*** Record excerpts ***
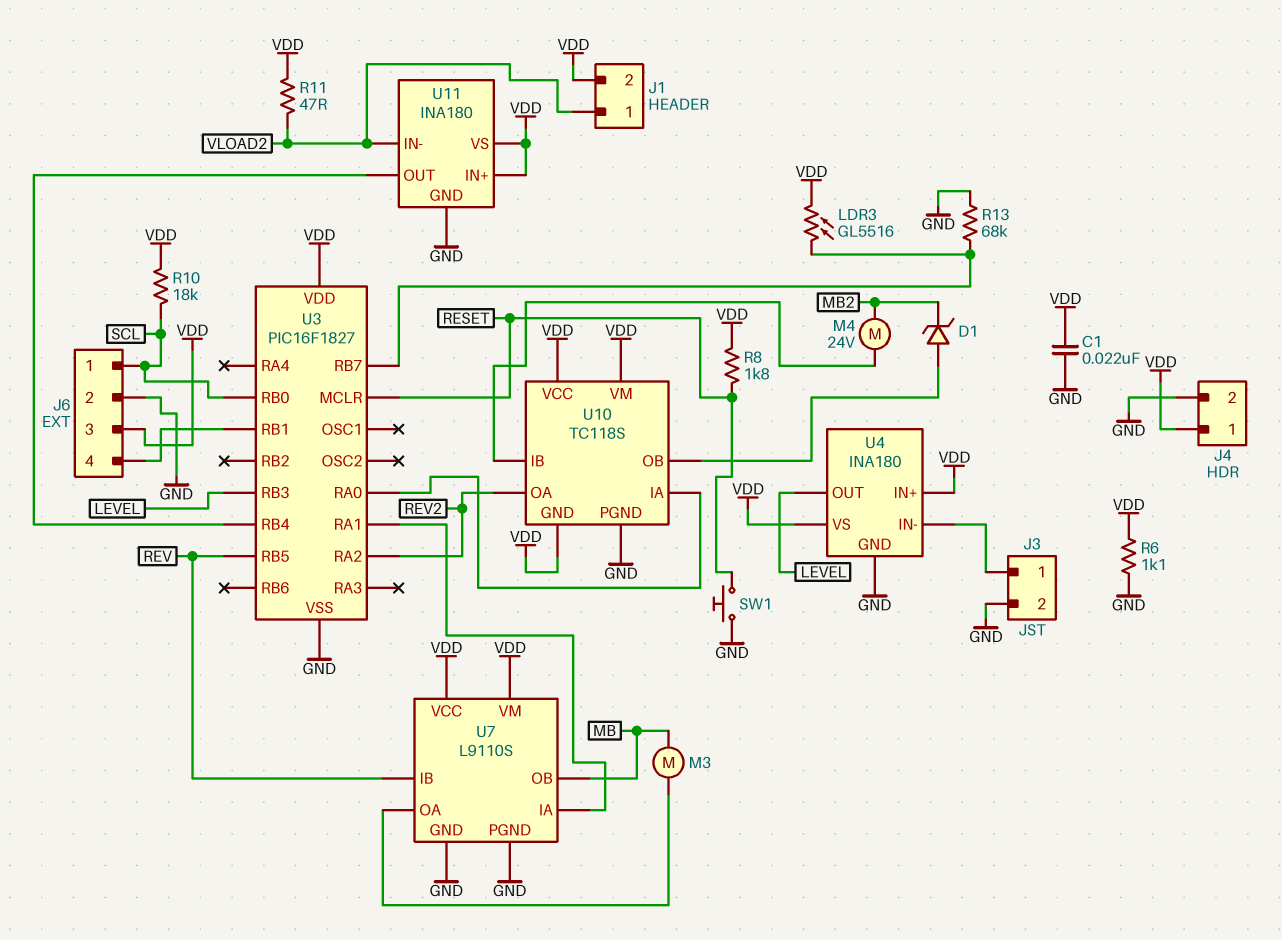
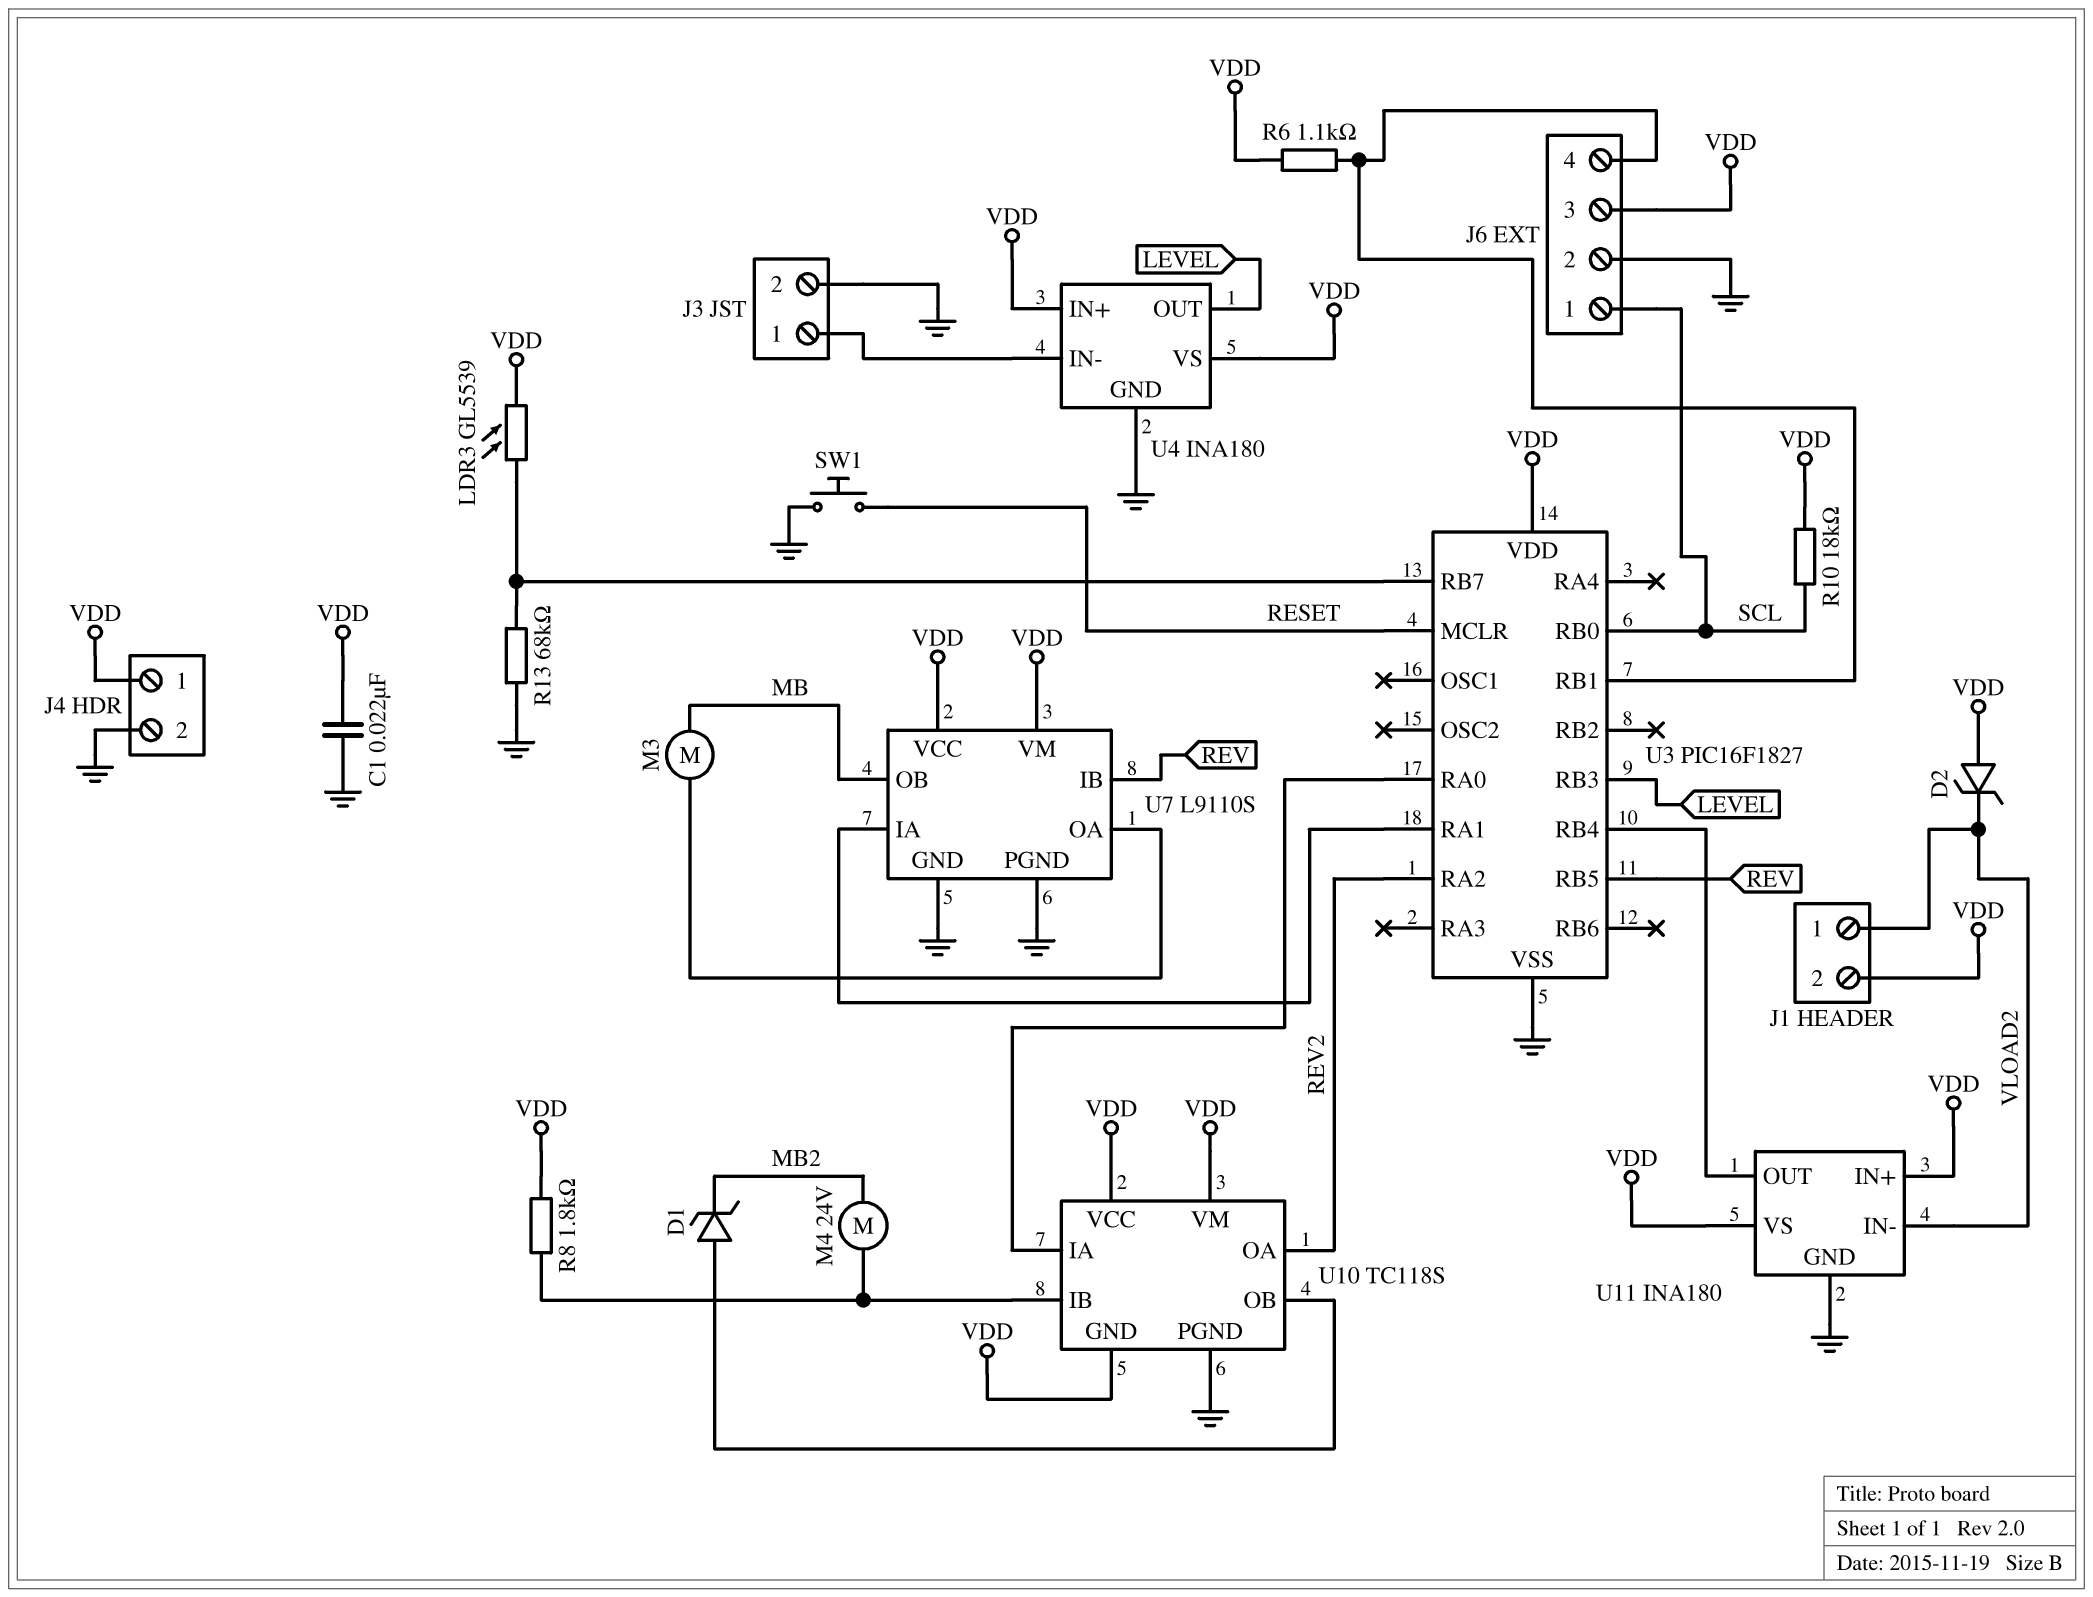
D2: none -> zener (A VDD, K VLOAD2)
LDR3: GL5516 (U3/RB7, VDD) -> GL5539 (U3/RB7, VDD)
R6: 1.1k (GND, VDD) -> 1.1k (J6/4, VDD)
R8: 1.8k (RESET, VDD) -> 1.8k (U10/IB, VDD)
R11: 47 (VDD, VLOAD2) -> none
*** End of Record excerpts ***
> **Required work**: The answer should be an exact copy of the lines from the one containing "R8: 1.8k (RESET, VDD) -> 1.8k (U10/IB, VDD)" through the last line of the entries, both included.

> **Answer space**:
R8: 1.8k (RESET, VDD) -> 1.8k (U10/IB, VDD)
R11: 47 (VDD, VLOAD2) -> none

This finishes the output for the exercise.